Say how many lines in the records contain the string "camera", giving the number by itself.

-------

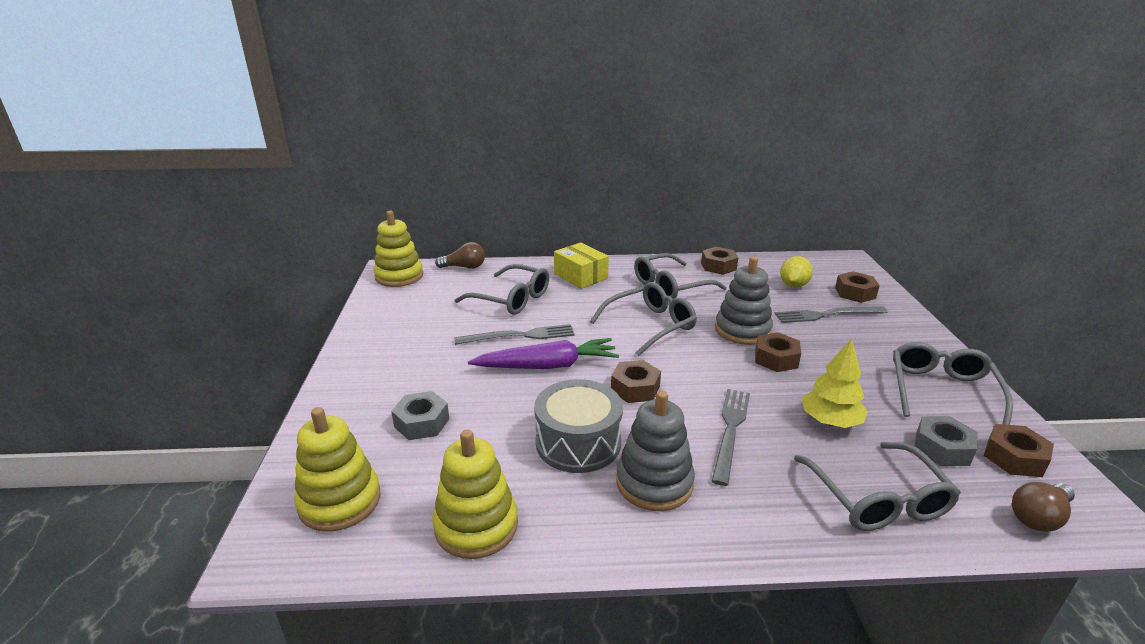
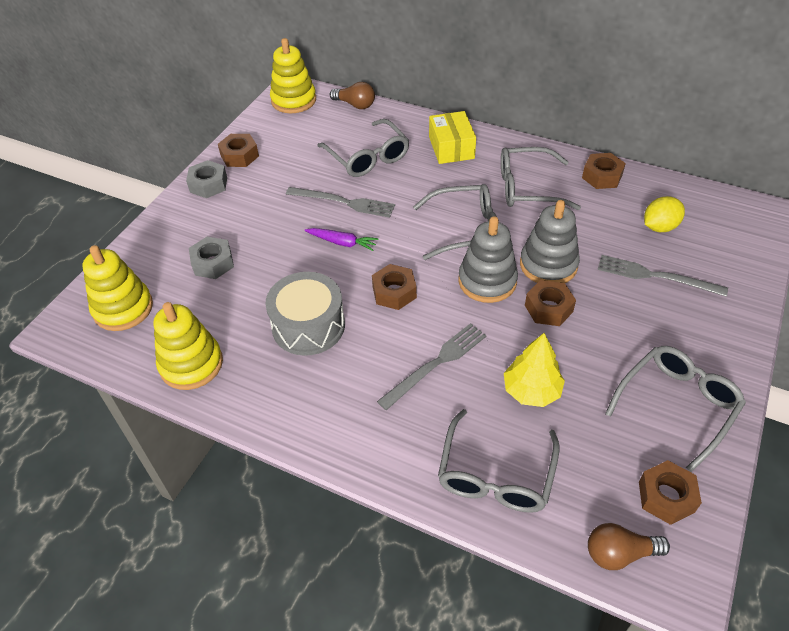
camera: 30 degrees right, 20 degrees up
purple carrot [468,338,619,369] -> purple carrot [305,228,379,251], size x0.56
grey stacking toy [616,391,695,511] -> grey stacking toy moved to [458,216,518,303]
brown nut [835,271,880,303] -> brown nut moved to [218,134,259,167]
grey nut [915,416,977,466] -> grey nut moved to [186,160,227,198]

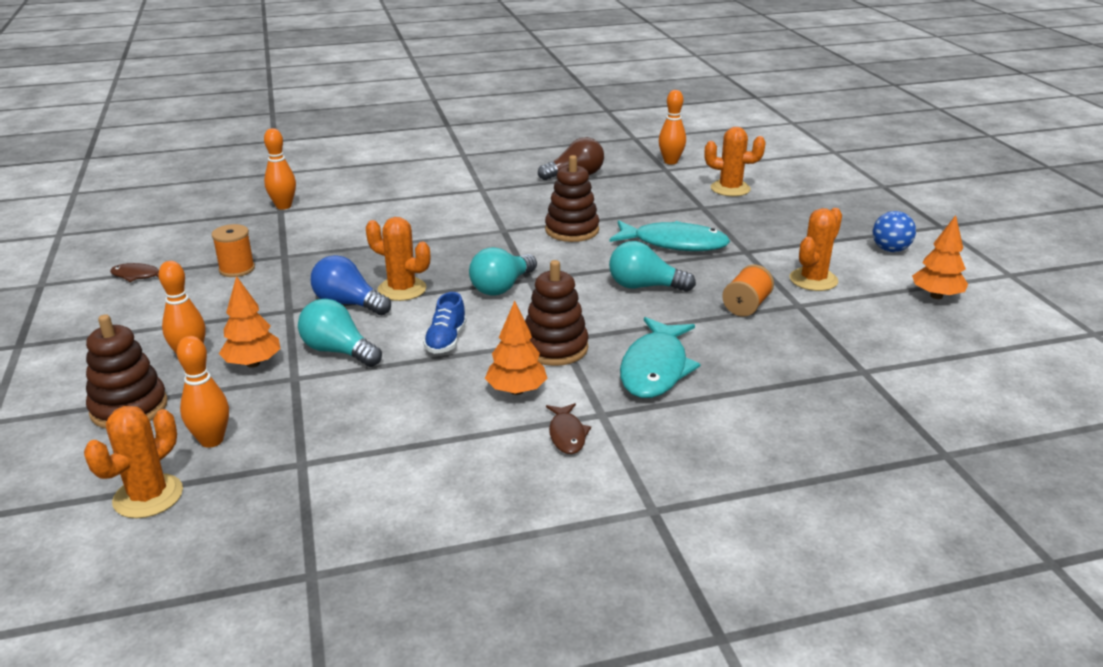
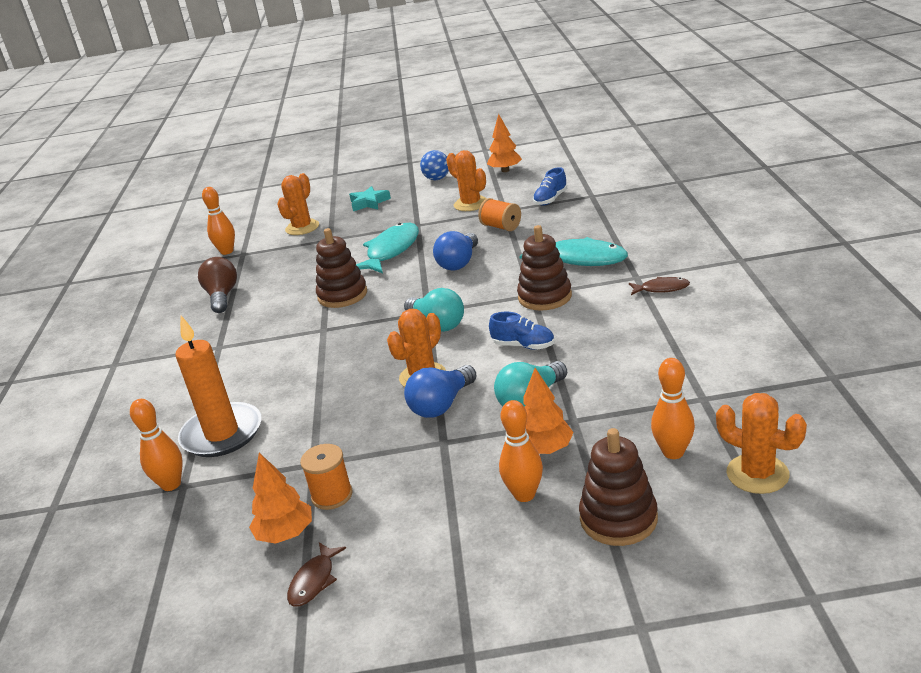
camera: 75 degrees left, 0 degrees up
orange tree [485,301,547,395] -> orange tree moved to [249,453,312,544]
turquoise light bulb [609,241,696,292] -> blue light bulb [433,231,478,271]
none -> orange candle [176,316,261,457]
none -> turquoise star [349,186,391,211]
none -> blue shoe [533,167,567,206]

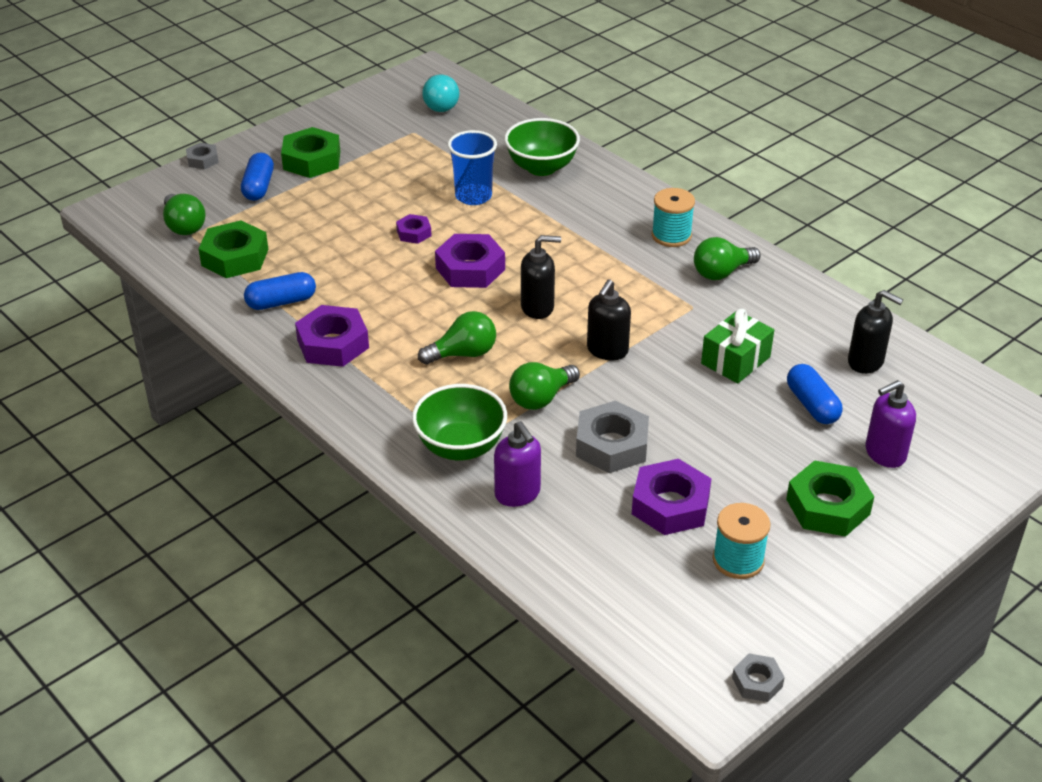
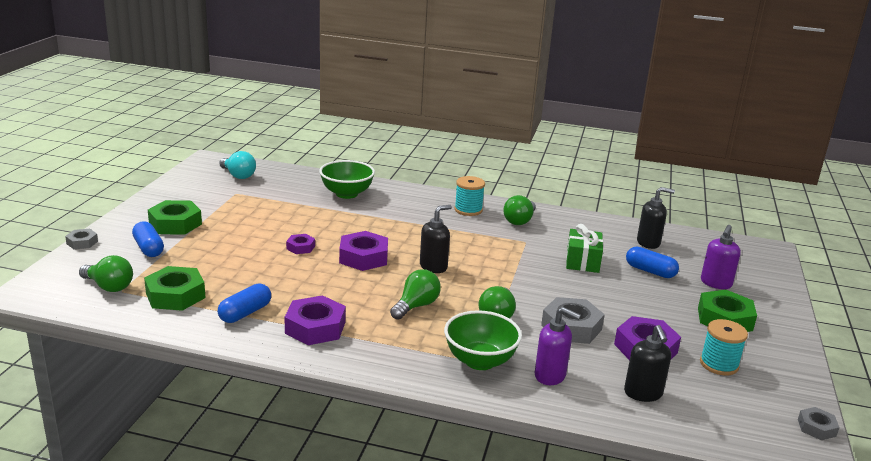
camera: 35 degrees left, 15 degrees down
blue cup [448,130,497,205] -> none
black soap dispenser [587,279,631,360] -> black soap dispenser moved to [624,325,671,402]

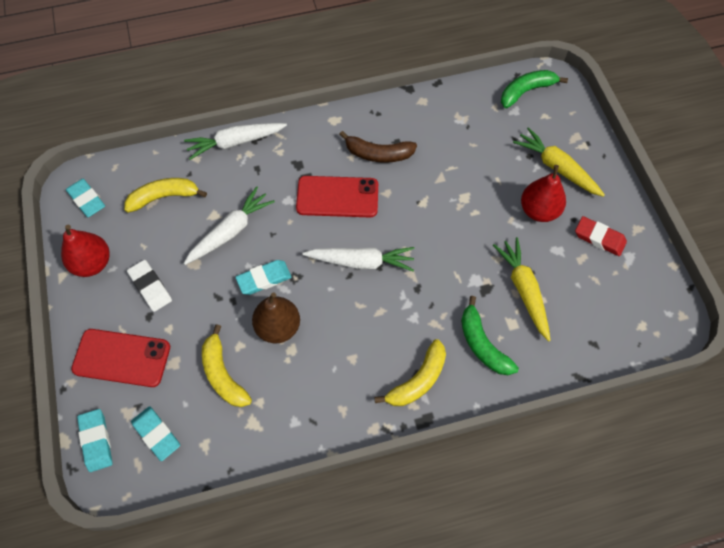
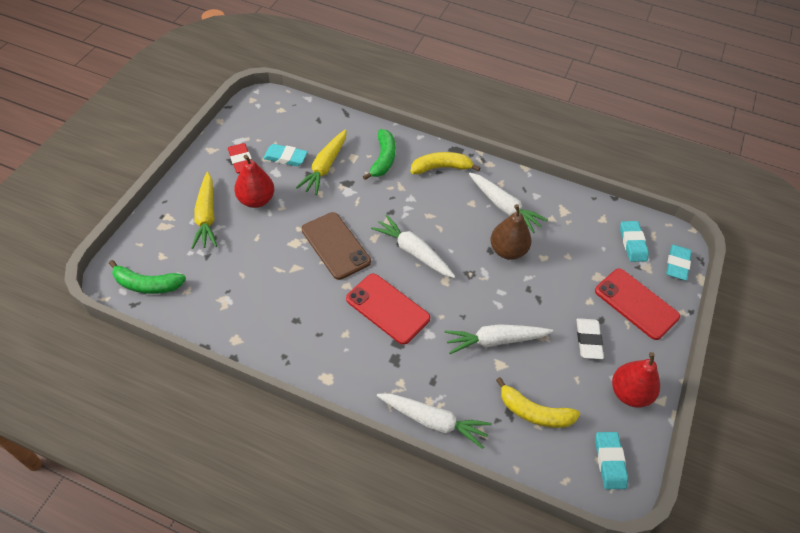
camera: 145 degrees left, 10 degrees down
yellow banana [202,324,252,407] -> none
turquoise eraser [235,260,292,295] -> turquoise eraser moved to [263,144,308,166]
brown banana [339,131,417,163] -> none
none -> brown phone [302,212,371,280]
none -> white carrot [469,173,548,233]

-------

◆ Result for this task
4